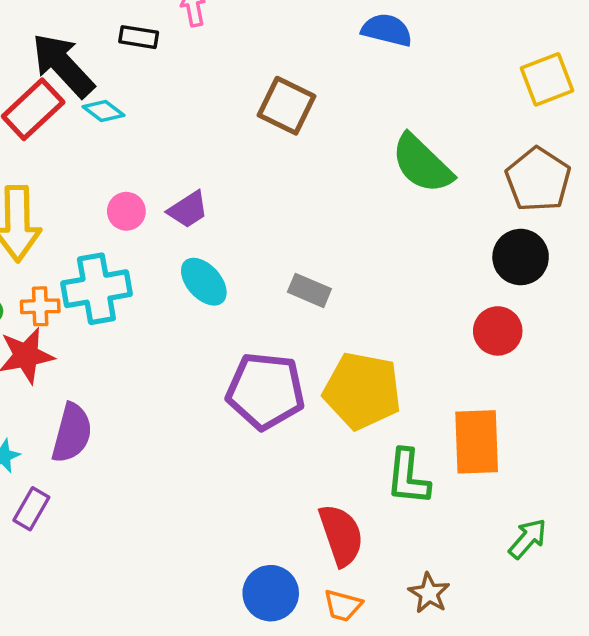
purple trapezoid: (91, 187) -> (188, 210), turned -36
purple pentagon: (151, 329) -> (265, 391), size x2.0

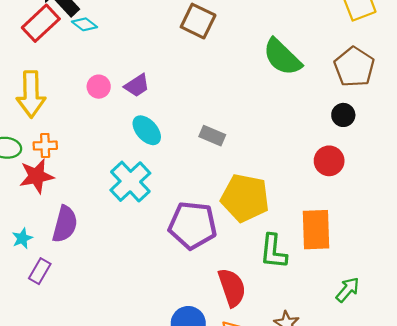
black circle: (521, 257) -> (343, 115), size x0.7
cyan cross: (96, 289) -> (130, 182), moved, turned -33
purple pentagon: (265, 391) -> (193, 225), moved

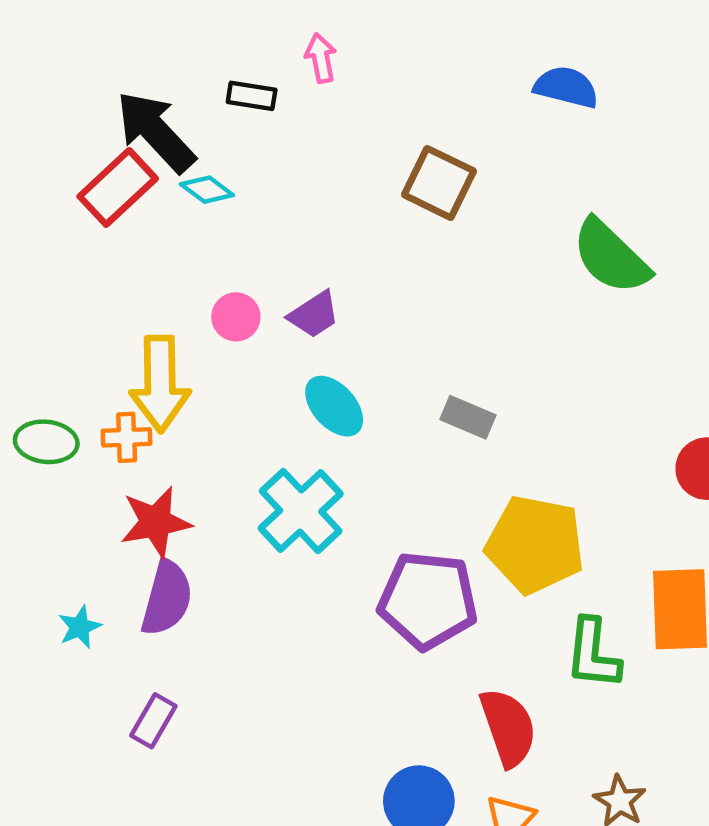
yellow arrow: (31, 94) -> (160, 384), moved
red star: (36, 176) -> (156, 522), moved
purple rectangle: (40, 271) -> (153, 721), moved

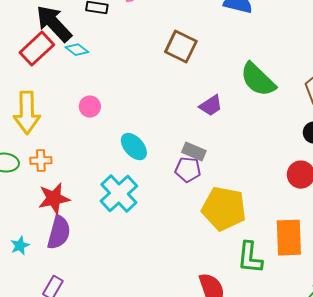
purple trapezoid: (314, 315) -> (211, 106), moved
yellow arrow: (160, 384) -> (27, 113), moved
purple pentagon: (428, 600) -> (188, 170), moved, size x0.6

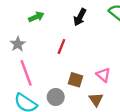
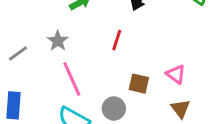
brown triangle: (96, 100) -> (180, 109), moved

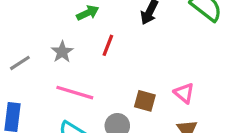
red line: (117, 40) -> (108, 45), moved
pink line: (72, 79) -> (75, 93), turned -52

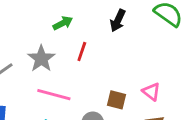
gray star: (62, 52) -> (41, 59), size x1.4

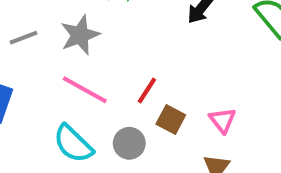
red line: (82, 51) -> (147, 90), moved

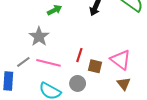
gray line: (23, 38) -> (23, 62), moved
pink triangle: (222, 120) -> (121, 60), size x1.5

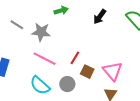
gray star: (39, 37) -> (41, 32), turned 30
gray line: (23, 62) -> (17, 25), moved, turned 56

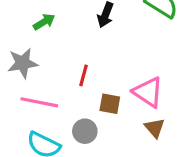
red line: (75, 58) -> (83, 75), moved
▬▬▬▬▬▬▬▬▬▬
Exactly as written, restate the lines from the one that contains "purple pentagon: (151, 329)" through the final line of the data, both ends included, but leave out the pictures.

• **Reply to the task**
purple pentagon: (151, 329) -> (265, 391), size x2.0

black circle: (521, 257) -> (343, 115), size x0.7
cyan cross: (96, 289) -> (130, 182), moved, turned -33
purple pentagon: (265, 391) -> (193, 225), moved

yellow arrow: (31, 94) -> (160, 384), moved
red star: (36, 176) -> (156, 522), moved
purple rectangle: (40, 271) -> (153, 721), moved

purple trapezoid: (314, 315) -> (211, 106), moved
yellow arrow: (160, 384) -> (27, 113), moved
purple pentagon: (428, 600) -> (188, 170), moved, size x0.6

brown triangle: (96, 100) -> (180, 109), moved

red line: (117, 40) -> (108, 45), moved
pink line: (72, 79) -> (75, 93), turned -52

gray star: (62, 52) -> (41, 59), size x1.4

red line: (82, 51) -> (147, 90), moved

gray line: (23, 38) -> (23, 62), moved
pink triangle: (222, 120) -> (121, 60), size x1.5

gray star: (39, 37) -> (41, 32), turned 30
gray line: (23, 62) -> (17, 25), moved, turned 56

red line: (75, 58) -> (83, 75), moved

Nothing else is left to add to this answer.